◆ TASK DIRECTIONS
Replace "Pentium" with "Core" throughout the items below, and reproduce every line otherwise unchanged.

* Start WORKING DATA *

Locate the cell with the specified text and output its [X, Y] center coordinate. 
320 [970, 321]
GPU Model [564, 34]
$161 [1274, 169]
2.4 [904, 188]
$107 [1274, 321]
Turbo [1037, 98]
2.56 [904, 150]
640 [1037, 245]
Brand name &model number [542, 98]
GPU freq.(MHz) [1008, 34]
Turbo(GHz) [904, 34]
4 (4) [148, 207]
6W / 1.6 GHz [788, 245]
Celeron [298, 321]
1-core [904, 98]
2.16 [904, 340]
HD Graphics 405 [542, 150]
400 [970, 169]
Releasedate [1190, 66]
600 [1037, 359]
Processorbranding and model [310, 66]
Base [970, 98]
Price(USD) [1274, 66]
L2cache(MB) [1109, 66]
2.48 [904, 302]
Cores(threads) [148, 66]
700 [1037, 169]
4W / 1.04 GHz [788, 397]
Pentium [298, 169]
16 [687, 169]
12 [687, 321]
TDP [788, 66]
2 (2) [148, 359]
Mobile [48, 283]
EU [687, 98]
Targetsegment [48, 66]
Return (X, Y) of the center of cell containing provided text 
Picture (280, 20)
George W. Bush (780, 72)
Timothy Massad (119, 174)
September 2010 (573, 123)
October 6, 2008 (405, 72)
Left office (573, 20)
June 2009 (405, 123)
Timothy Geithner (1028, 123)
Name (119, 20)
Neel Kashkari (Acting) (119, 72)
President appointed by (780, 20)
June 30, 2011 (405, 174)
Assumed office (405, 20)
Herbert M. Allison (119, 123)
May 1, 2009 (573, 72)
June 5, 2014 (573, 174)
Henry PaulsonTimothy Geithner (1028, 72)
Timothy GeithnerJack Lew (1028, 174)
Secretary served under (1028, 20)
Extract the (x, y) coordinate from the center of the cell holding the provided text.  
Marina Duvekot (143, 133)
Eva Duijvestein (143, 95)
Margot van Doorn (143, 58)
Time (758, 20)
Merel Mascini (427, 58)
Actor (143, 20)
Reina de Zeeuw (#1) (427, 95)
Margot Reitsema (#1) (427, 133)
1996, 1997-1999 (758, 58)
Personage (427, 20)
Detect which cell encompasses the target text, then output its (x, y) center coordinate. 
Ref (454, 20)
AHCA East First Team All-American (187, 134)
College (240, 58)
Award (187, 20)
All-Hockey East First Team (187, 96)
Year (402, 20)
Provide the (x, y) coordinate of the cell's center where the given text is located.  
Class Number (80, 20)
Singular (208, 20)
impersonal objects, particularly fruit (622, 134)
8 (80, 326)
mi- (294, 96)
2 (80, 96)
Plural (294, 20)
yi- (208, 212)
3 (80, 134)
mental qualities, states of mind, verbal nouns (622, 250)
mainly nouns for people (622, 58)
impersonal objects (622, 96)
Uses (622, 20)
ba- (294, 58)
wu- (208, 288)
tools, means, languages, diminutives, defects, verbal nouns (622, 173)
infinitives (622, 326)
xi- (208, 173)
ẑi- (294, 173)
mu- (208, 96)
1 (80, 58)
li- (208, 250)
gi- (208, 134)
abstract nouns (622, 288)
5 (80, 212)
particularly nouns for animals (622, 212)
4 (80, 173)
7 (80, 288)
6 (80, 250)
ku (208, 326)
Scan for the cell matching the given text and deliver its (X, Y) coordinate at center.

* End WORKING DATA *

◆ TASK ANSWER
Locate the cell with the specified text and output its [X, Y] center coordinate. 
320 [970, 321]
GPU Model [564, 34]
$161 [1274, 169]
2.4 [904, 188]
$107 [1274, 321]
Turbo [1037, 98]
2.56 [904, 150]
640 [1037, 245]
Brand name &model number [542, 98]
GPU freq.(MHz) [1008, 34]
Turbo(GHz) [904, 34]
4 (4) [148, 207]
6W / 1.6 GHz [788, 245]
Celeron [298, 321]
1-core [904, 98]
2.16 [904, 340]
HD Graphics 405 [542, 150]
400 [970, 169]
Releasedate [1190, 66]
600 [1037, 359]
Processorbranding and model [310, 66]
Base [970, 98]
Price(USD) [1274, 66]
L2cache(MB) [1109, 66]
2.48 [904, 302]
Cores(threads) [148, 66]
700 [1037, 169]
4W / 1.04 GHz [788, 397]
Core [298, 169]
16 [687, 169]
12 [687, 321]
TDP [788, 66]
2 (2) [148, 359]
Mobile [48, 283]
EU [687, 98]
Targetsegment [48, 66]
Return (X, Y) of the center of cell containing provided text 
Picture (280, 20)
George W. Bush (780, 72)
Timothy Massad (119, 174)
September 2010 (573, 123)
October 6, 2008 (405, 72)
Left office (573, 20)
June 2009 (405, 123)
Timothy Geithner (1028, 123)
Name (119, 20)
Neel Kashkari (Acting) (119, 72)
President appointed by (780, 20)
June 30, 2011 (405, 174)
Assumed office (405, 20)
Herbert M. Allison (119, 123)
May 1, 2009 (573, 72)
June 5, 2014 (573, 174)
Henry PaulsonTimothy Geithner (1028, 72)
Timothy GeithnerJack Lew (1028, 174)
Secretary served under (1028, 20)
Extract the (x, y) coordinate from the center of the cell holding the provided text.  
Marina Duvekot (143, 133)
Eva Duijvestein (143, 95)
Margot van Doorn (143, 58)
Time (758, 20)
Merel Mascini (427, 58)
Actor (143, 20)
Reina de Zeeuw (#1) (427, 95)
Margot Reitsema (#1) (427, 133)
1996, 1997-1999 (758, 58)
Personage (427, 20)
Detect which cell encompasses the target text, then output its (x, y) center coordinate. 
Ref (454, 20)
AHCA East First Team All-American (187, 134)
College (240, 58)
Award (187, 20)
All-Hockey East First Team (187, 96)
Year (402, 20)
Provide the (x, y) coordinate of the cell's center where the given text is located.  
Class Number (80, 20)
Singular (208, 20)
impersonal objects, particularly fruit (622, 134)
8 (80, 326)
mi- (294, 96)
2 (80, 96)
Plural (294, 20)
yi- (208, 212)
3 (80, 134)
mental qualities, states of mind, verbal nouns (622, 250)
mainly nouns for people (622, 58)
impersonal objects (622, 96)
Uses (622, 20)
ba- (294, 58)
wu- (208, 288)
tools, means, languages, diminutives, defects, verbal nouns (622, 173)
infinitives (622, 326)
xi- (208, 173)
ẑi- (294, 173)
mu- (208, 96)
1 (80, 58)
li- (208, 250)
gi- (208, 134)
abstract nouns (622, 288)
5 (80, 212)
particularly nouns for animals (622, 212)
4 (80, 173)
7 (80, 288)
6 (80, 250)
ku (208, 326)
Scan for the cell matching the given text and deliver its (X, Y) coordinate at center.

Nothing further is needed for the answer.